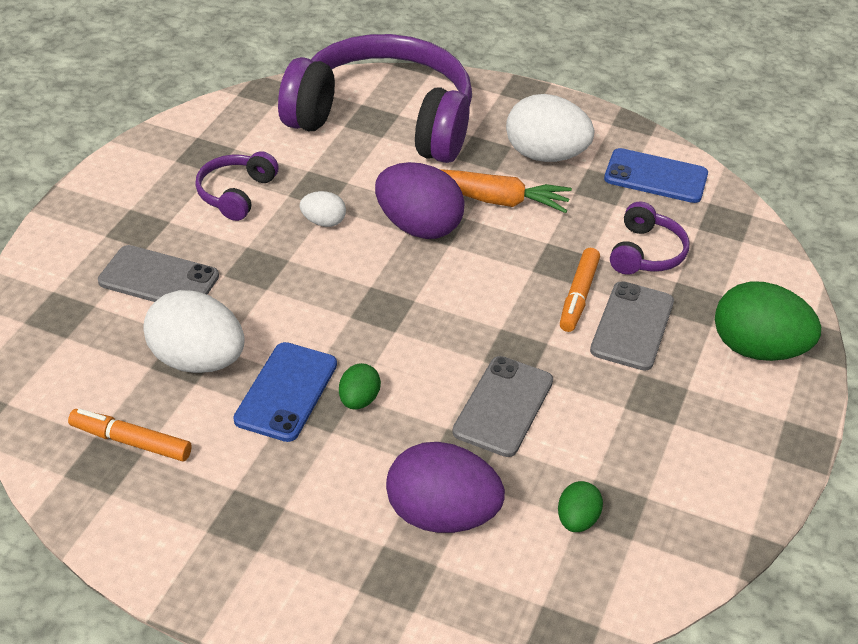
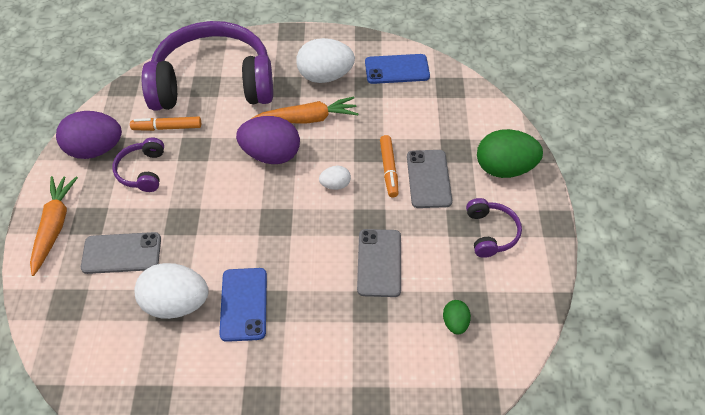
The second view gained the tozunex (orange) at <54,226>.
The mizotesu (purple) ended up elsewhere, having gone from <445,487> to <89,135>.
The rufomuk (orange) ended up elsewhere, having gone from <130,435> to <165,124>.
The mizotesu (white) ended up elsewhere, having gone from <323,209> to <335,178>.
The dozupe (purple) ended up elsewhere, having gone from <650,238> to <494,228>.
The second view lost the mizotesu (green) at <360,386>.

■ EXERCISE GOAL
Start at the line with "The mizotesu (purple)". Give that line and every line after it again, word for word, through the last line above.

■ COMPLETED TASK
The mizotesu (purple) ended up elsewhere, having gone from <445,487> to <89,135>.
The rufomuk (orange) ended up elsewhere, having gone from <130,435> to <165,124>.
The mizotesu (white) ended up elsewhere, having gone from <323,209> to <335,178>.
The dozupe (purple) ended up elsewhere, having gone from <650,238> to <494,228>.
The second view lost the mizotesu (green) at <360,386>.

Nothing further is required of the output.